PROBLEM DESCRIPTION.
A faithful copy of every entry, with the pictures removed, is what is needed here.

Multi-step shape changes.
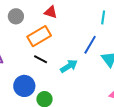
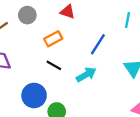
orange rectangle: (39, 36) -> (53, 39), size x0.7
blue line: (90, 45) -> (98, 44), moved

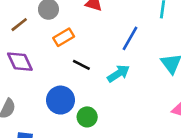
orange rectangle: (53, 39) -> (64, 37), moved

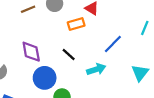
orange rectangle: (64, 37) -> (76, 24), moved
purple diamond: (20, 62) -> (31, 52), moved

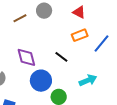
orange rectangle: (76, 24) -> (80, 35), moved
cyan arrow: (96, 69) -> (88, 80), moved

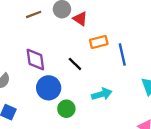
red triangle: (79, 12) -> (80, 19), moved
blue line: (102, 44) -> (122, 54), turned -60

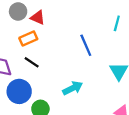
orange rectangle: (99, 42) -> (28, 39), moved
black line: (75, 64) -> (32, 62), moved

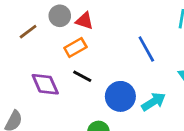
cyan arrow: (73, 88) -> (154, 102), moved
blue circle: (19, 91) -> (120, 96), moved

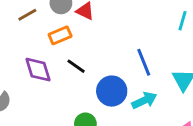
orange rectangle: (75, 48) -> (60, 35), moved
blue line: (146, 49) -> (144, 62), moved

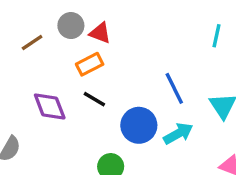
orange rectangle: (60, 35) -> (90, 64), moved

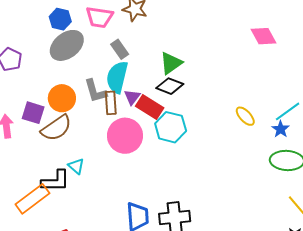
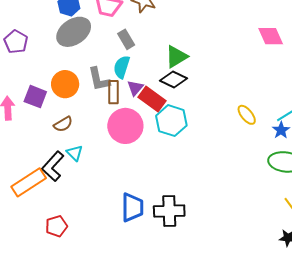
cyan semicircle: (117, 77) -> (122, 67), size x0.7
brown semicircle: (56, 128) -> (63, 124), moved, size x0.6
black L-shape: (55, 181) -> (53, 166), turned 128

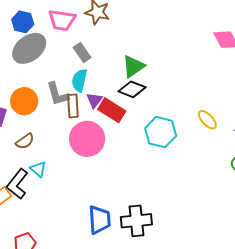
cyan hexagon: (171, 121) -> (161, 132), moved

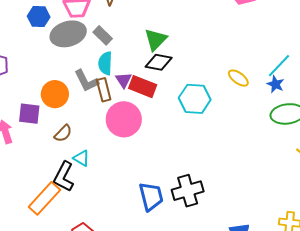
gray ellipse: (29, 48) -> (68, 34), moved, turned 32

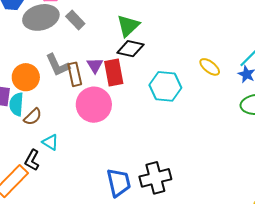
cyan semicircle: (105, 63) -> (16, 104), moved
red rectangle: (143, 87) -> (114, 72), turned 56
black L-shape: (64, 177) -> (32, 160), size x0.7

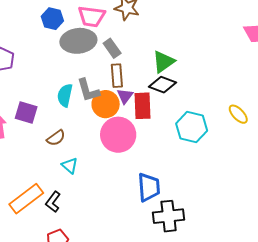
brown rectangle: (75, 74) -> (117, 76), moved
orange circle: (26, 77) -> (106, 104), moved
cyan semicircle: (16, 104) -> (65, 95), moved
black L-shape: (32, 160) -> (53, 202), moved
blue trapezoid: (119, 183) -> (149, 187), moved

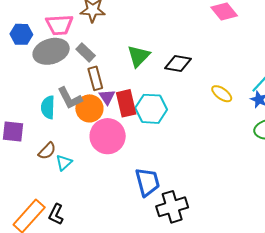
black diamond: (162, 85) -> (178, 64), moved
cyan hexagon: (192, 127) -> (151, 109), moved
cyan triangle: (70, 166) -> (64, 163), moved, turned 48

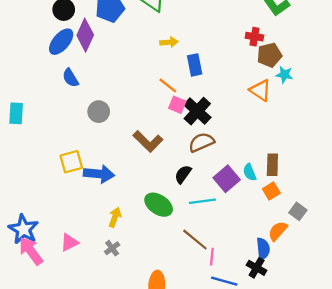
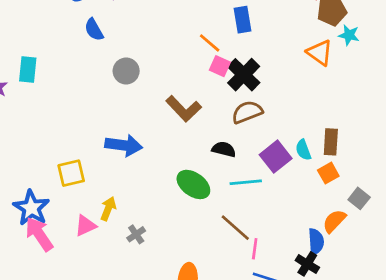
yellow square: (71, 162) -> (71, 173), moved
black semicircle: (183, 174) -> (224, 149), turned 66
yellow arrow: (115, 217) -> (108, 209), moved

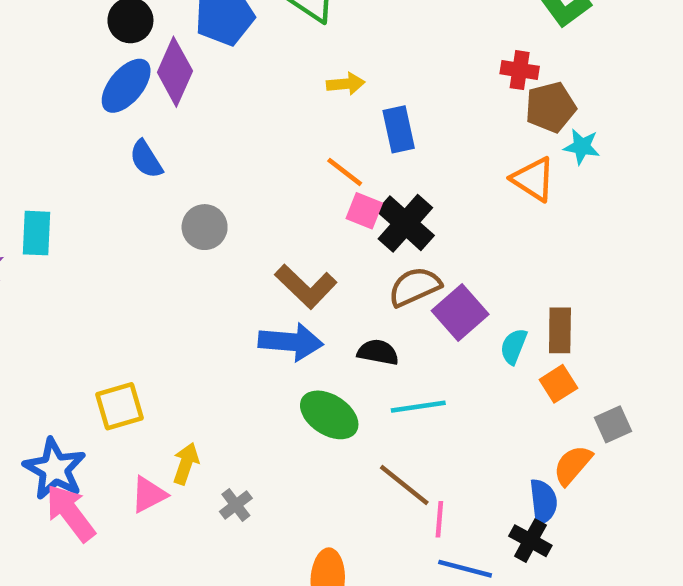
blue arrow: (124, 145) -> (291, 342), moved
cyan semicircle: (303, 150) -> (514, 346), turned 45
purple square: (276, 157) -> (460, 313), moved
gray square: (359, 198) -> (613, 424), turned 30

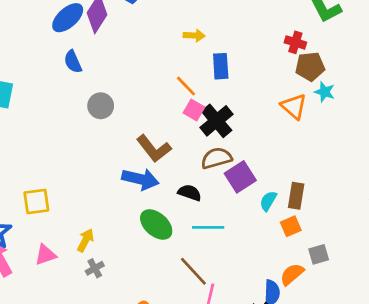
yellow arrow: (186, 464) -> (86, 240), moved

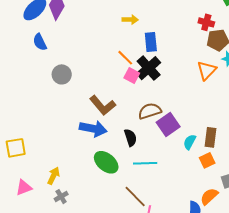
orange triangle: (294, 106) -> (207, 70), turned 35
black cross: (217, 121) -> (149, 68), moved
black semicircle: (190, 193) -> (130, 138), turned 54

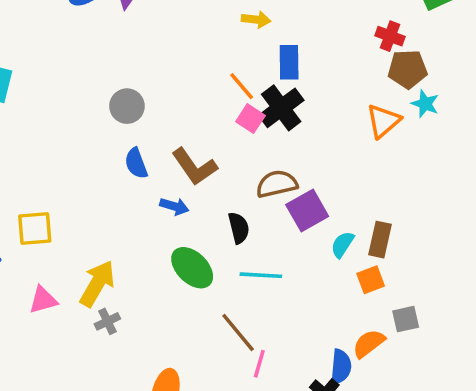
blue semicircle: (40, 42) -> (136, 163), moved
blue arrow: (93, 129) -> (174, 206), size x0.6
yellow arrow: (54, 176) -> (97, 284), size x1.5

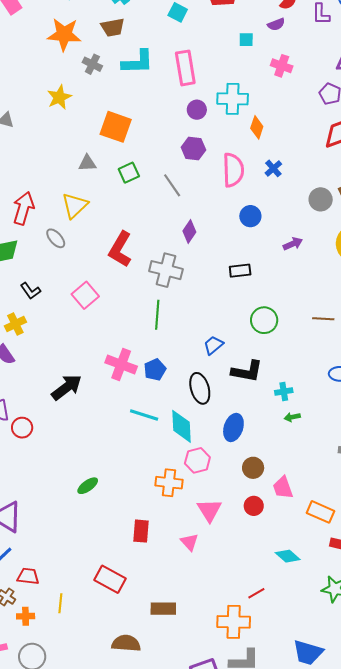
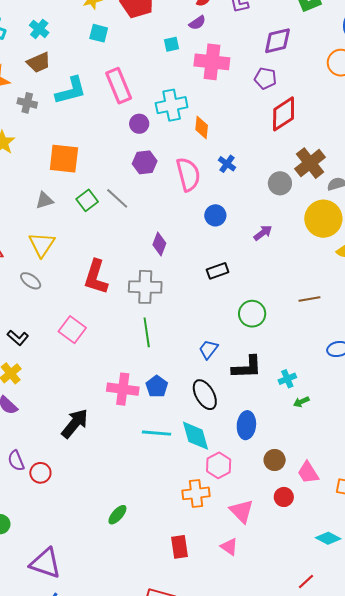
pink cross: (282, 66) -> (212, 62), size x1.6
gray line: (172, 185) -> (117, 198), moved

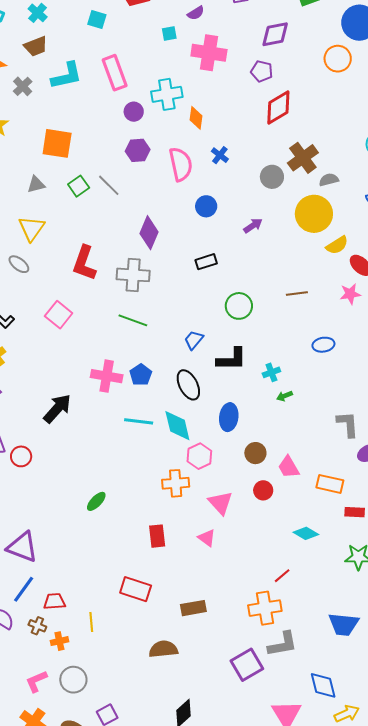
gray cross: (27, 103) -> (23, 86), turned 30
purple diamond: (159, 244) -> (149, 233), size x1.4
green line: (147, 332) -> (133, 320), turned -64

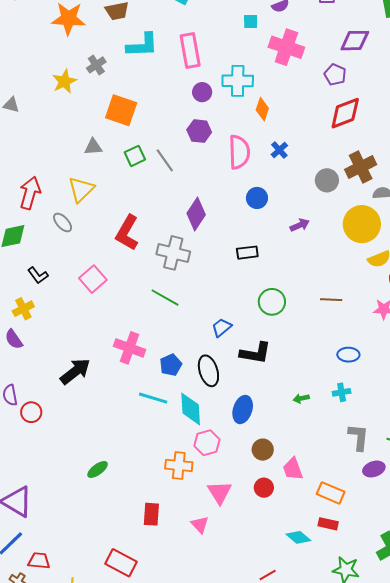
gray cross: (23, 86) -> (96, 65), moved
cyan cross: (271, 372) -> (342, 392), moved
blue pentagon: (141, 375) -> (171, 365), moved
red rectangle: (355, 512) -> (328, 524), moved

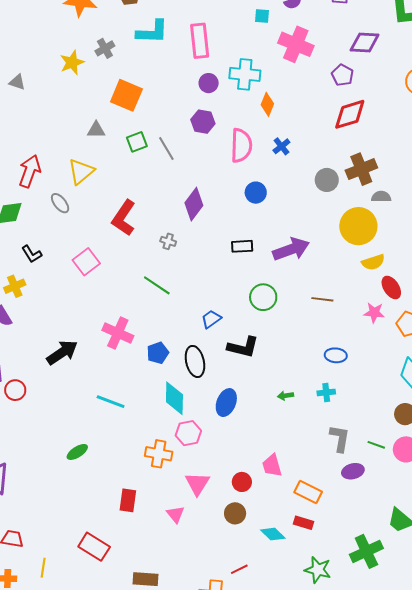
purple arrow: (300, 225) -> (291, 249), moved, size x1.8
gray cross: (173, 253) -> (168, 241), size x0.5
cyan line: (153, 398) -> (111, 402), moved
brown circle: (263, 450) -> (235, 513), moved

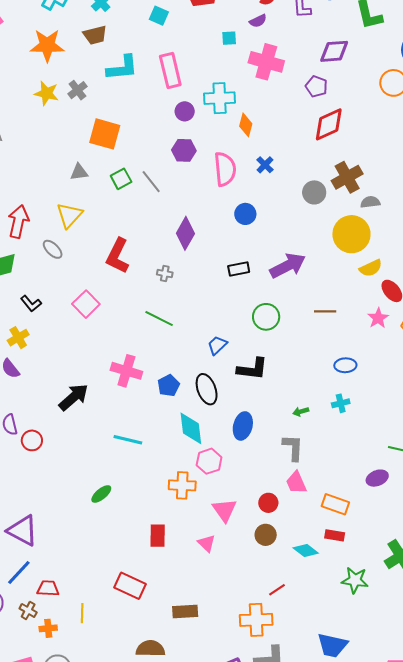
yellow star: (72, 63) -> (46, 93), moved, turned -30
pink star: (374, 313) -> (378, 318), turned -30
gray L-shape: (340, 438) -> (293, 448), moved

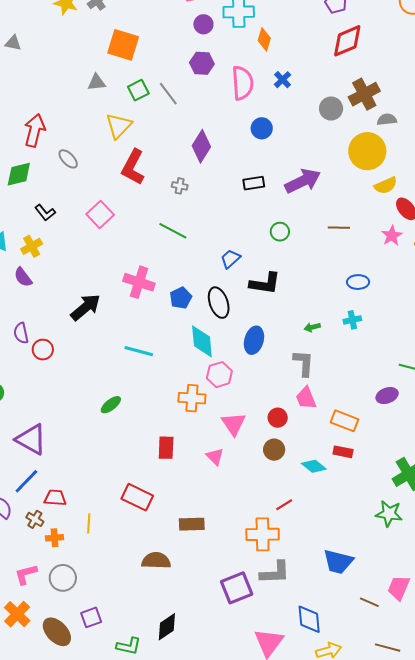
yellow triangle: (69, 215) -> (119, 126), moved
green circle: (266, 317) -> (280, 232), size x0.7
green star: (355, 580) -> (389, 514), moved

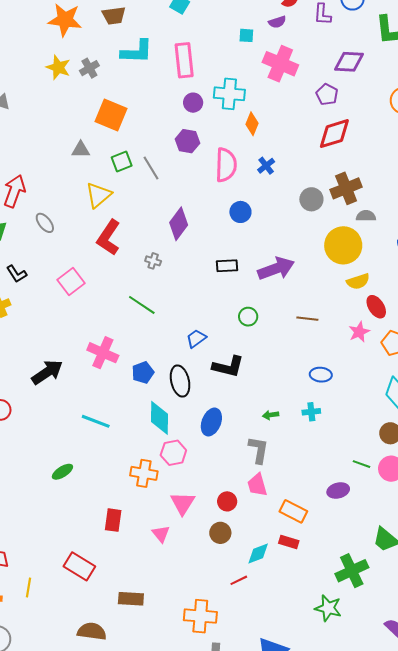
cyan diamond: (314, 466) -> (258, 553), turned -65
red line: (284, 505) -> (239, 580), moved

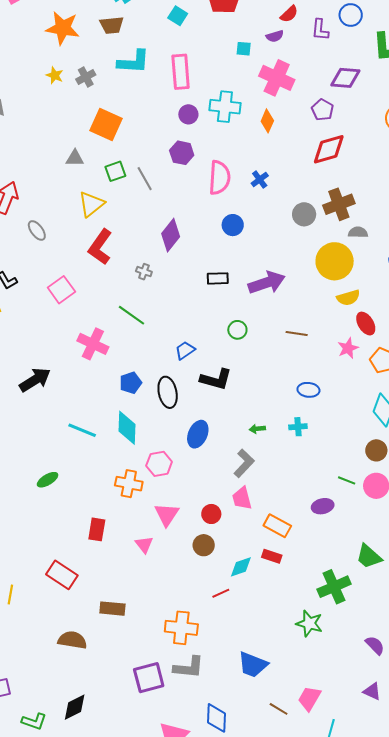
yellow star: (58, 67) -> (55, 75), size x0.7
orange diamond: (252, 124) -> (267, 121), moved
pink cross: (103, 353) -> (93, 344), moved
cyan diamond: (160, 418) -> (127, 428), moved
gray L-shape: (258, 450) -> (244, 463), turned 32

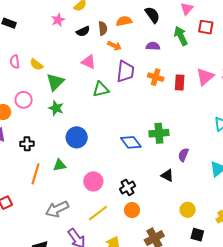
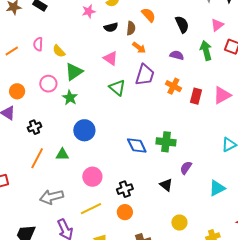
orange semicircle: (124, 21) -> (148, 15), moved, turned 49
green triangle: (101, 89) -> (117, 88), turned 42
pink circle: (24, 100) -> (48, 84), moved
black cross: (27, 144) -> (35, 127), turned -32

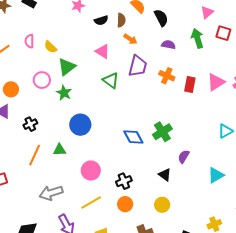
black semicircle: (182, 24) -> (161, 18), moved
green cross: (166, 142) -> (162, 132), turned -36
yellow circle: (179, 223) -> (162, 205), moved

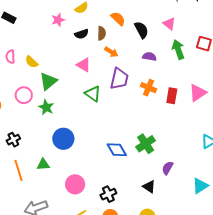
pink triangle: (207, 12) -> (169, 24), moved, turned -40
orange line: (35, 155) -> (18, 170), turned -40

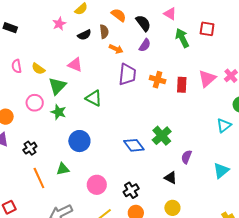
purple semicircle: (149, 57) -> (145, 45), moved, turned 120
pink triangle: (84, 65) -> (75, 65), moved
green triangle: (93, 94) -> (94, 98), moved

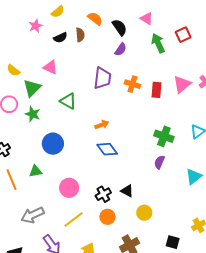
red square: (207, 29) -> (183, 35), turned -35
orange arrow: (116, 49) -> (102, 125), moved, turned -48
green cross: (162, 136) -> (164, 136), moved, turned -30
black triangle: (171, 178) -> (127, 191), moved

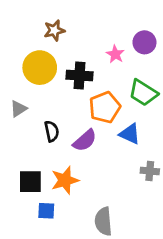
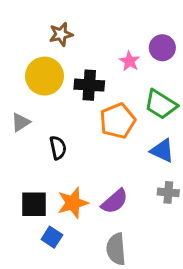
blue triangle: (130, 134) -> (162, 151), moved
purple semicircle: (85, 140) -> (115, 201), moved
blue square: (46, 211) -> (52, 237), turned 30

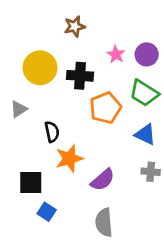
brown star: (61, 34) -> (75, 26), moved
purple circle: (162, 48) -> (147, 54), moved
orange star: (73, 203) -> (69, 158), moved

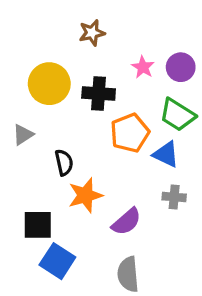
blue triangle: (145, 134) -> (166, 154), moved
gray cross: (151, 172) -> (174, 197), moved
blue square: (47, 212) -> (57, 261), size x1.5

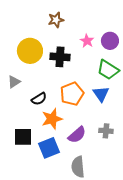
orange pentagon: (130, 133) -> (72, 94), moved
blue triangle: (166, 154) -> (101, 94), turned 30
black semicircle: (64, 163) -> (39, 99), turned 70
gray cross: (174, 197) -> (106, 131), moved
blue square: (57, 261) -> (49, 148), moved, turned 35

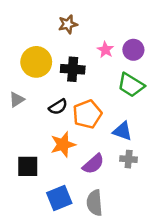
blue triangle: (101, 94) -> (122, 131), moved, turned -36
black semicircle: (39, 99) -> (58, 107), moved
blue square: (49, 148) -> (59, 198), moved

PROBLEM SOLUTION.
orange rectangle: (39, 36) -> (53, 39), size x0.7
blue line: (90, 45) -> (98, 44), moved

orange rectangle: (53, 39) -> (64, 37), moved

orange rectangle: (64, 37) -> (76, 24), moved
purple diamond: (20, 62) -> (31, 52), moved

orange rectangle: (76, 24) -> (80, 35), moved
cyan arrow: (96, 69) -> (88, 80), moved

red triangle: (79, 12) -> (80, 19), moved
blue line: (102, 44) -> (122, 54), turned -60

orange rectangle: (99, 42) -> (28, 39), moved
black line: (75, 64) -> (32, 62), moved

cyan arrow: (73, 88) -> (154, 102), moved
blue circle: (19, 91) -> (120, 96), moved

orange rectangle: (75, 48) -> (60, 35), moved
blue line: (146, 49) -> (144, 62), moved

orange rectangle: (60, 35) -> (90, 64), moved

cyan semicircle: (117, 77) -> (122, 67), size x0.7
brown semicircle: (56, 128) -> (63, 124), moved, size x0.6
black L-shape: (55, 181) -> (53, 166), turned 128

cyan hexagon: (171, 121) -> (161, 132), moved

gray ellipse: (29, 48) -> (68, 34), moved, turned 32

cyan semicircle: (105, 63) -> (16, 104), moved
red rectangle: (143, 87) -> (114, 72), turned 56
black L-shape: (64, 177) -> (32, 160), size x0.7

brown rectangle: (75, 74) -> (117, 76), moved
orange circle: (26, 77) -> (106, 104), moved
cyan semicircle: (16, 104) -> (65, 95), moved
black L-shape: (32, 160) -> (53, 202), moved
blue trapezoid: (119, 183) -> (149, 187), moved

black diamond: (162, 85) -> (178, 64), moved
cyan hexagon: (192, 127) -> (151, 109), moved
cyan triangle: (70, 166) -> (64, 163), moved, turned 48

yellow square: (71, 162) -> (71, 173), moved
black semicircle: (183, 174) -> (224, 149), turned 66
yellow arrow: (115, 217) -> (108, 209), moved

blue arrow: (124, 145) -> (291, 342), moved
cyan semicircle: (303, 150) -> (514, 346), turned 45
purple square: (276, 157) -> (460, 313), moved
gray square: (359, 198) -> (613, 424), turned 30

yellow arrow: (186, 464) -> (86, 240), moved

orange triangle: (294, 106) -> (207, 70), turned 35
black cross: (217, 121) -> (149, 68), moved
black semicircle: (190, 193) -> (130, 138), turned 54

blue semicircle: (40, 42) -> (136, 163), moved
blue arrow: (93, 129) -> (174, 206), size x0.6
yellow arrow: (54, 176) -> (97, 284), size x1.5

pink cross: (282, 66) -> (212, 62), size x1.6
gray line: (172, 185) -> (117, 198), moved

gray cross: (27, 103) -> (23, 86), turned 30
purple diamond: (159, 244) -> (149, 233), size x1.4
green line: (147, 332) -> (133, 320), turned -64

gray cross: (23, 86) -> (96, 65), moved
cyan cross: (271, 372) -> (342, 392), moved
blue pentagon: (141, 375) -> (171, 365), moved
red rectangle: (355, 512) -> (328, 524), moved

purple arrow: (300, 225) -> (291, 249), moved, size x1.8
gray cross: (173, 253) -> (168, 241), size x0.5
cyan line: (153, 398) -> (111, 402), moved
brown circle: (263, 450) -> (235, 513), moved

yellow star: (72, 63) -> (46, 93), moved, turned -30
pink star: (374, 313) -> (378, 318), turned -30
gray L-shape: (340, 438) -> (293, 448), moved

yellow triangle: (69, 215) -> (119, 126), moved
green circle: (266, 317) -> (280, 232), size x0.7
green star: (355, 580) -> (389, 514), moved

cyan diamond: (314, 466) -> (258, 553), turned -65
red line: (284, 505) -> (239, 580), moved

yellow star: (58, 67) -> (55, 75), size x0.7
orange diamond: (252, 124) -> (267, 121), moved
pink cross: (103, 353) -> (93, 344), moved
cyan diamond: (160, 418) -> (127, 428), moved
gray L-shape: (258, 450) -> (244, 463), turned 32

orange semicircle: (124, 21) -> (148, 15), moved, turned 49
green triangle: (101, 89) -> (117, 88), turned 42
pink circle: (24, 100) -> (48, 84), moved
black cross: (27, 144) -> (35, 127), turned -32

black semicircle: (182, 24) -> (161, 18), moved
green cross: (166, 142) -> (162, 132), turned -36
yellow circle: (179, 223) -> (162, 205), moved

pink triangle: (207, 12) -> (169, 24), moved, turned -40
orange line: (35, 155) -> (18, 170), turned -40

purple semicircle: (149, 57) -> (145, 45), moved, turned 120
pink triangle: (84, 65) -> (75, 65), moved
green triangle: (93, 94) -> (94, 98), moved

red square: (207, 29) -> (183, 35), turned -35
orange arrow: (116, 49) -> (102, 125), moved, turned -48
green cross: (162, 136) -> (164, 136), moved, turned -30
black triangle: (171, 178) -> (127, 191), moved

blue triangle: (130, 134) -> (162, 151), moved
purple semicircle: (85, 140) -> (115, 201), moved
blue square: (46, 211) -> (52, 237), turned 30

brown star: (61, 34) -> (75, 26), moved
purple circle: (162, 48) -> (147, 54), moved
orange star: (73, 203) -> (69, 158), moved

blue triangle: (145, 134) -> (166, 154), moved
gray cross: (151, 172) -> (174, 197), moved
blue square: (47, 212) -> (57, 261), size x1.5

orange pentagon: (130, 133) -> (72, 94), moved
blue triangle: (166, 154) -> (101, 94), turned 30
black semicircle: (64, 163) -> (39, 99), turned 70
gray cross: (174, 197) -> (106, 131), moved
blue square: (57, 261) -> (49, 148), moved, turned 35

blue triangle: (101, 94) -> (122, 131), moved, turned -36
black semicircle: (39, 99) -> (58, 107), moved
blue square: (49, 148) -> (59, 198), moved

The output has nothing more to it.